◆ Work task: Transcribe only the lines in the data below falling between the line with "SCALE2 pin DT: D34 -> D19" and the line with "SCALE2 pin SCK: D18 -> D35", including those two lines, and leave out any picture.

◆ Exercise material:
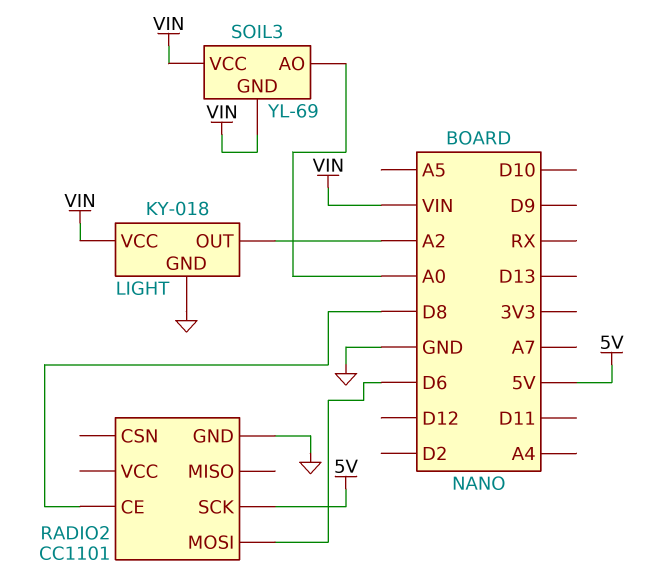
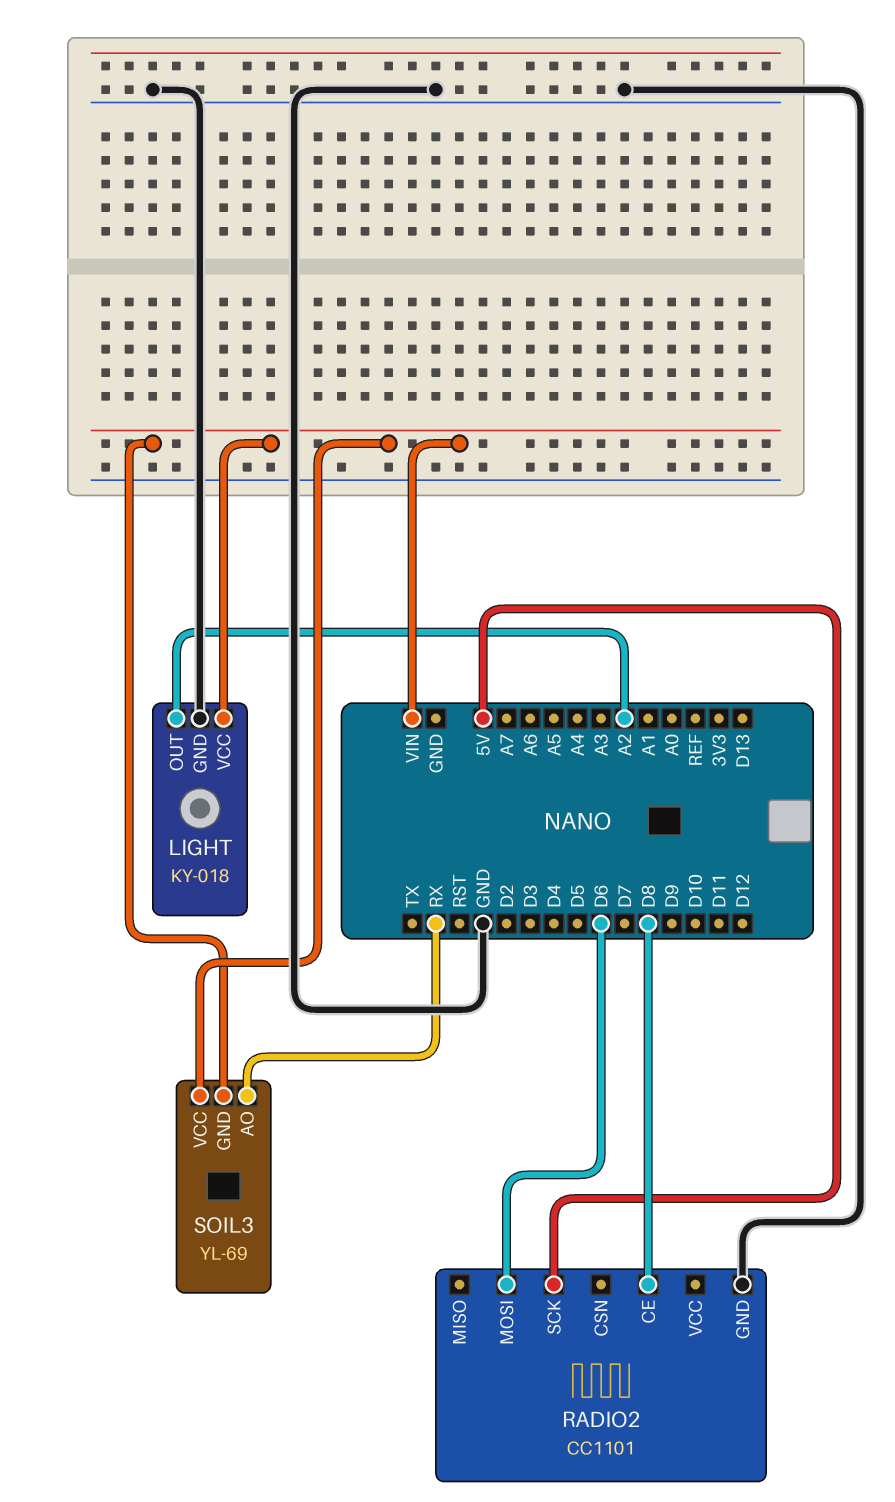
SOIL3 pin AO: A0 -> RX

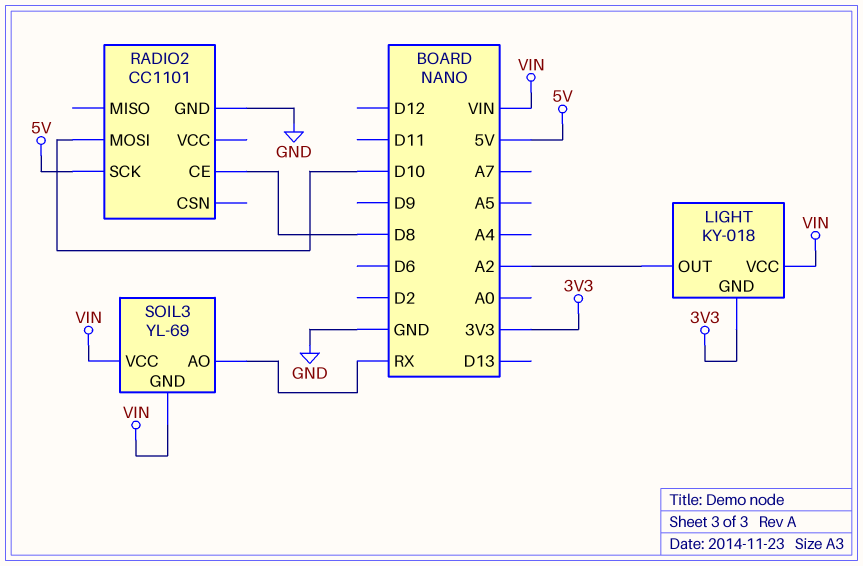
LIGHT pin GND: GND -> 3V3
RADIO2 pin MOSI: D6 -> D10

* * *

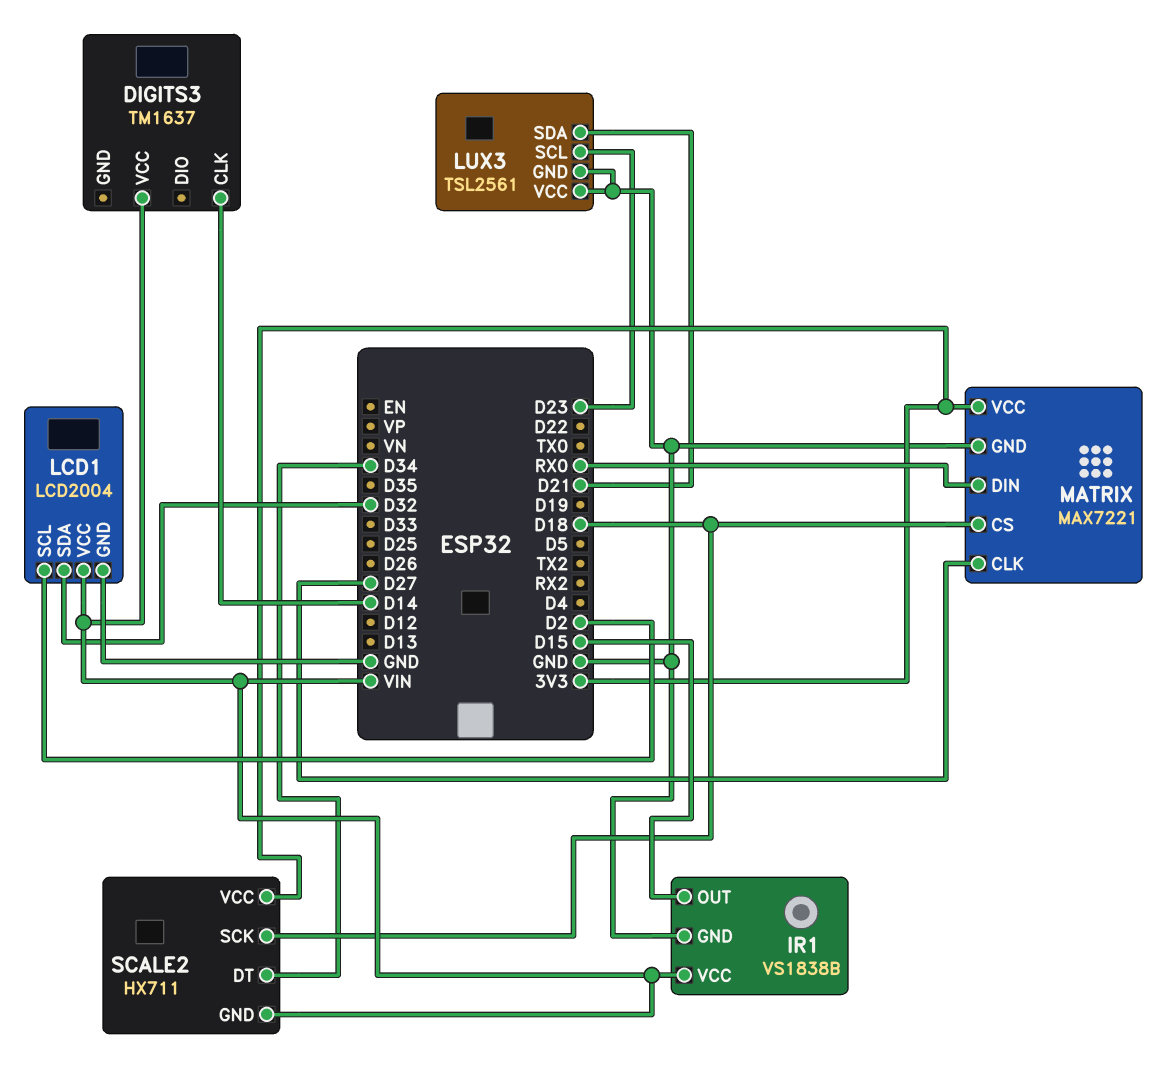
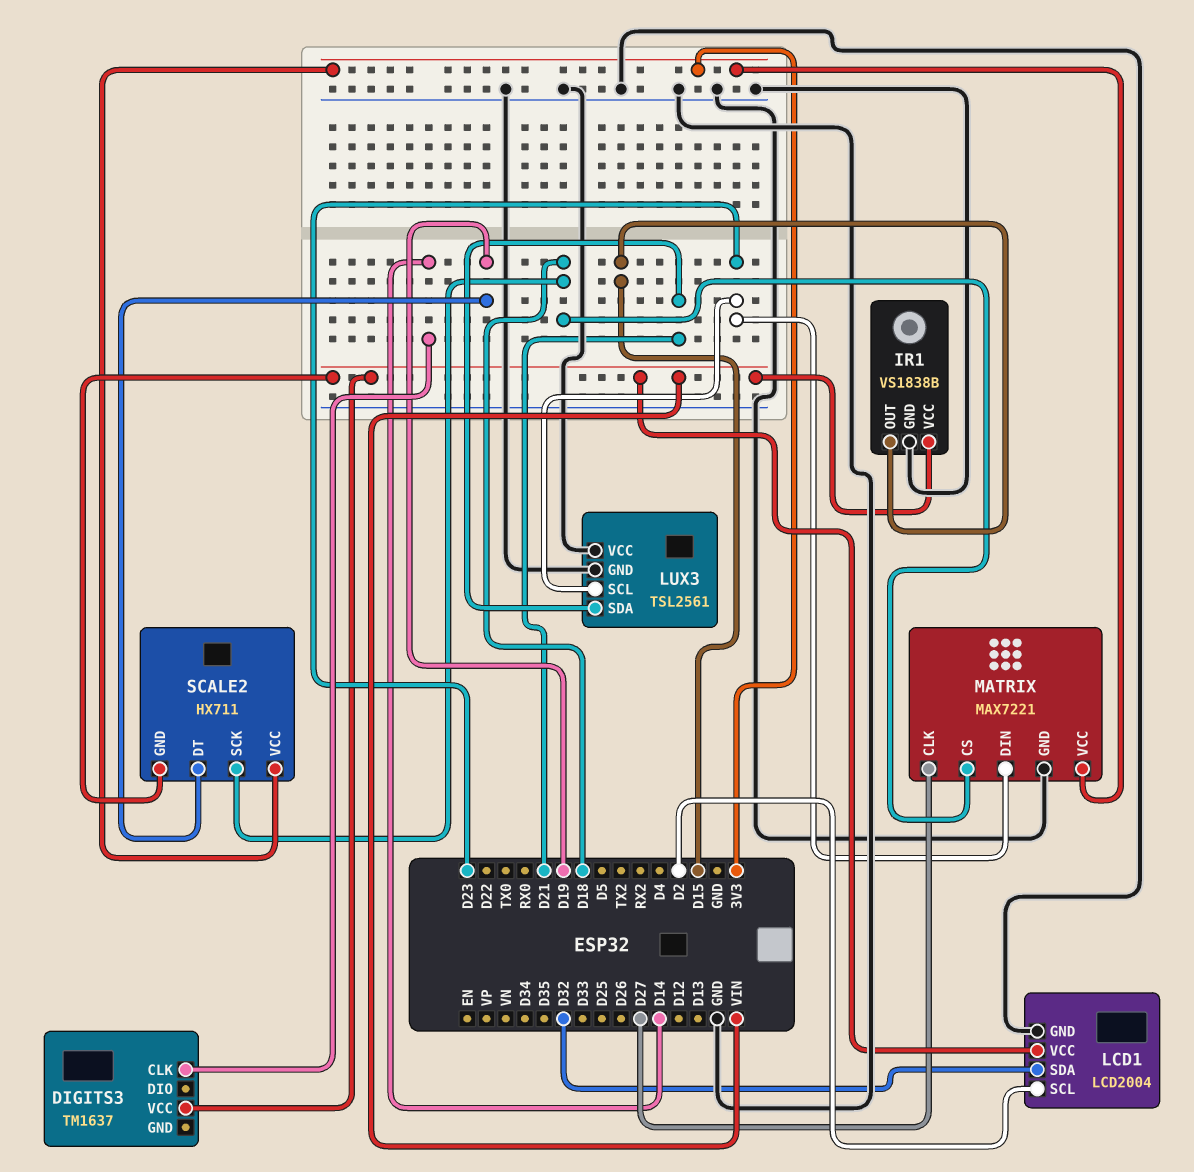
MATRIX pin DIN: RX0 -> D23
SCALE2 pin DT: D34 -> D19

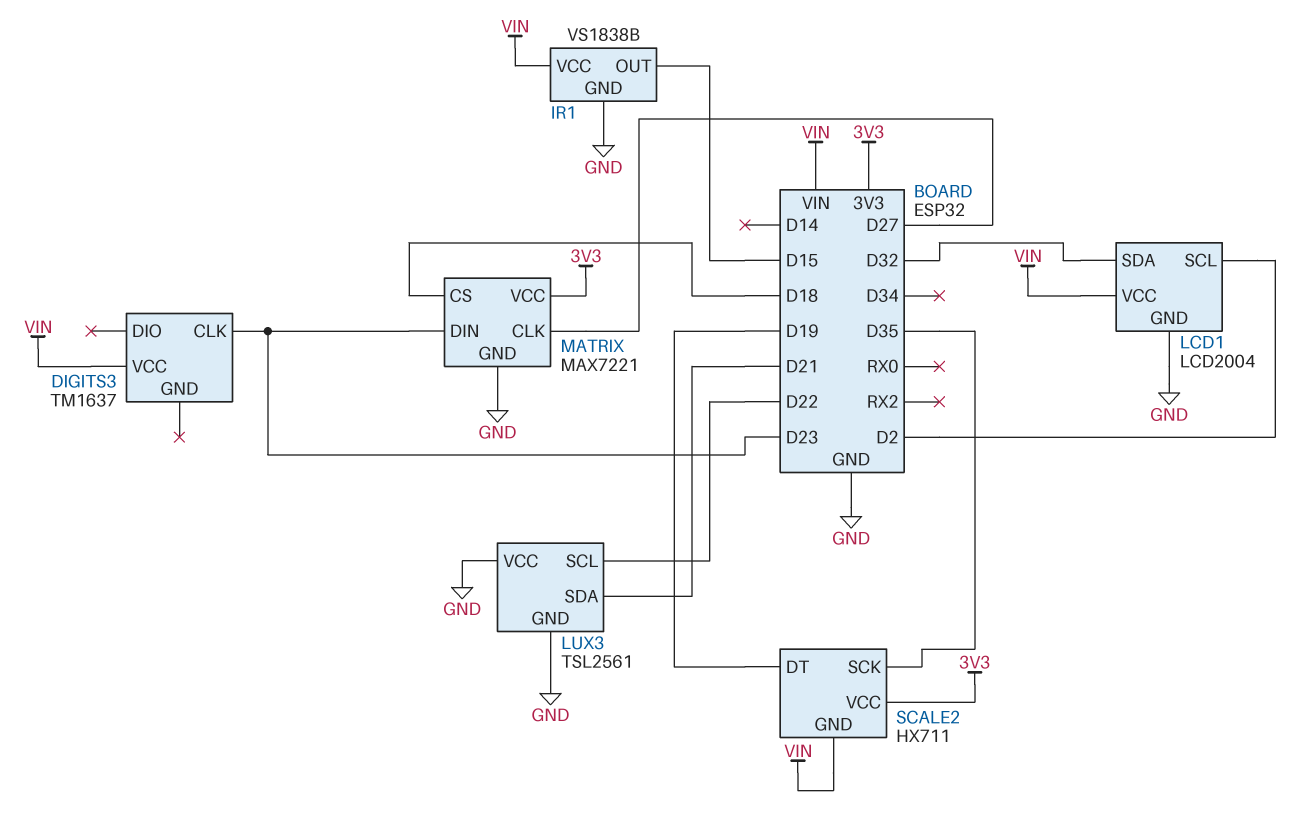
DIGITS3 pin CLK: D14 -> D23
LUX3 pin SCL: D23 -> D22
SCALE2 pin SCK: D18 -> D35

◆ Written reply:
SCALE2 pin DT: D34 -> D19

DIGITS3 pin CLK: D14 -> D23
LUX3 pin SCL: D23 -> D22
SCALE2 pin SCK: D18 -> D35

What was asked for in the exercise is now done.